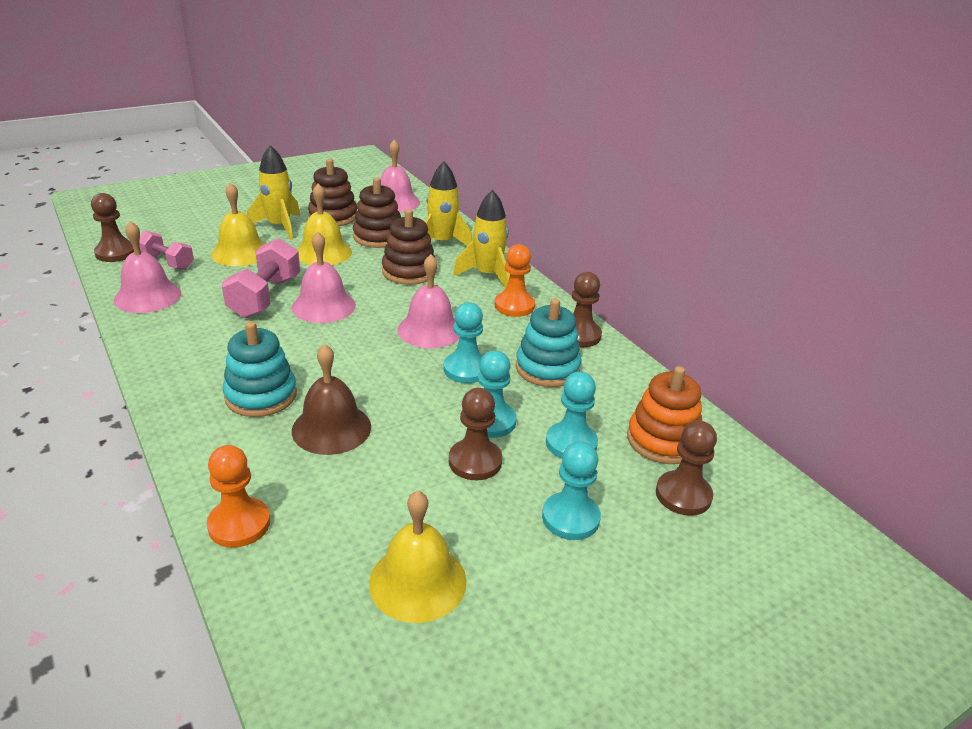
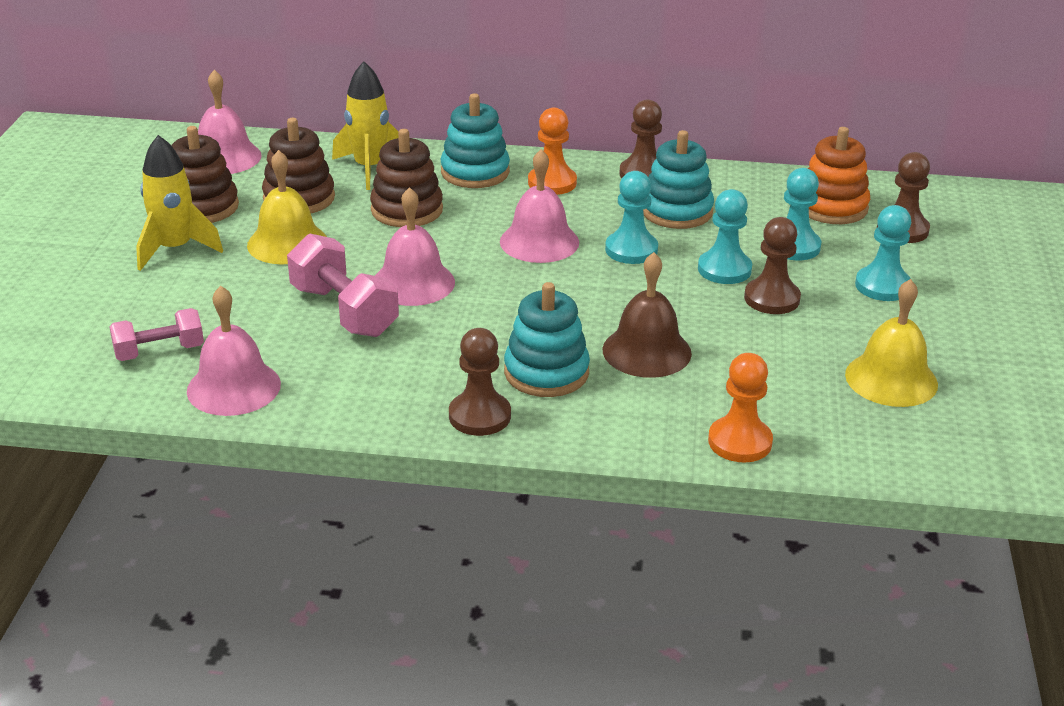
camera: 50 degrees left, 0 degrees up
(116, 253) = (73, 382): brown pawn -> brown pawn (479, 416)
(240, 252) = (208, 295): yellow bell -> none
(487, 275) = (475, 172): yellow rocket -> turquoise stacking toy

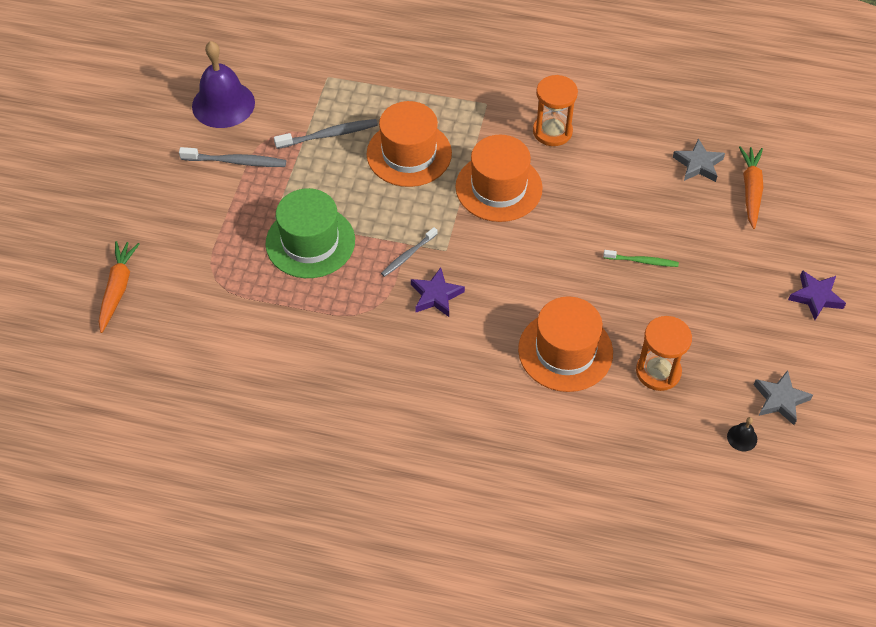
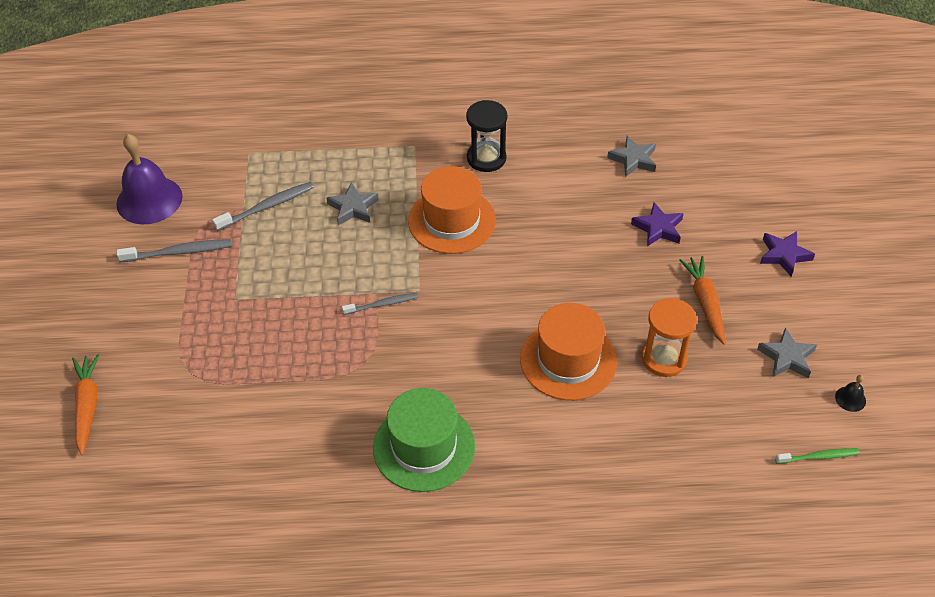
camera: 15 degrees left, 5 degrees down
(310, 242) = (279, 313): green hat -> green hat (424, 447)
(408, 255) = (382, 304): grey toothbrush -> grey toothbrush turned 135 degrees counterclockwise
(409, 154) = (353, 208): orange hat -> grey star
(436, 295) = (423, 336): purple star -> purple star (658, 228)
(552, 131) = (486, 158): orange hourglass -> black hourglass
(642, 261) = (612, 259): green toothbrush -> green toothbrush (819, 457)
(742, 438) = (765, 402): black bell -> black bell (850, 399)
(751, 190) = (690, 172): orange carrot -> orange carrot (705, 303)

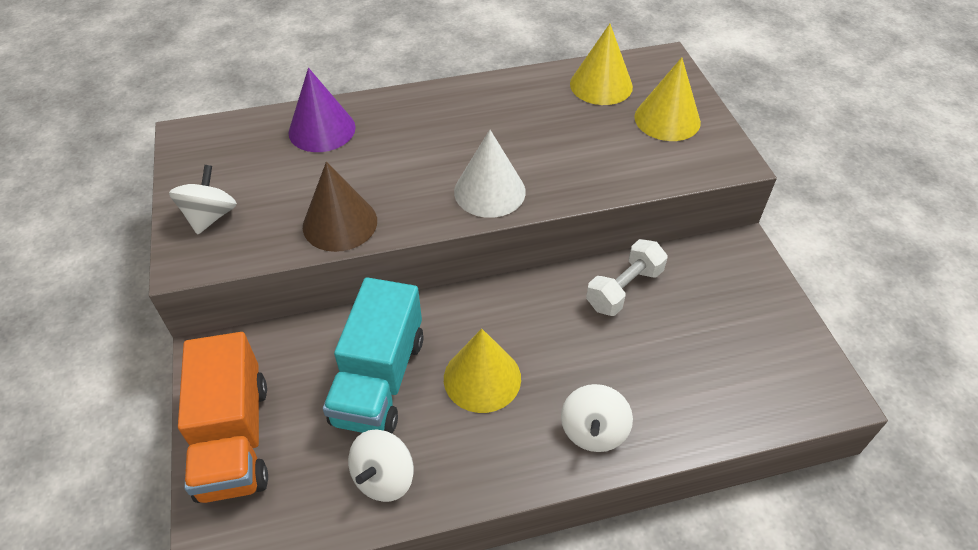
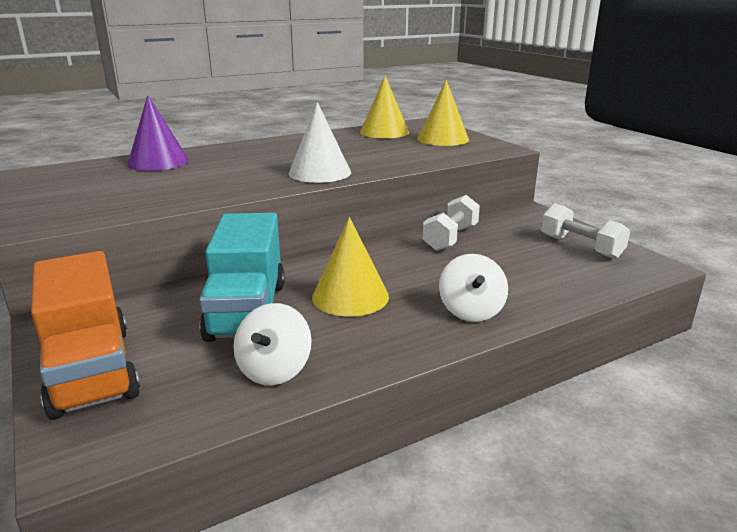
camera: 15 degrees left, 25 degrees down
(210, 216) = (55, 204): white spinning top -> none
(340, 223) = (189, 195): brown cone -> none
(766, 338) = (580, 247): none -> white dumbbell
● ● ● ●
**What you are asked to do**
Nothing but the lines from the start of the records above through the line with "camera: 15 degrees left, 5 degrees down" should be retyped, each exactly as written; leave out all pictures.

**Solved exercise**
camera: 50 degrees left, 0 degrees up
(116, 253) = (73, 382): brown pawn -> brown pawn (479, 416)
(240, 252) = (208, 295): yellow bell -> none
(487, 275) = (475, 172): yellow rocket -> turquoise stacking toy

camera: 15 degrees left, 5 degrees down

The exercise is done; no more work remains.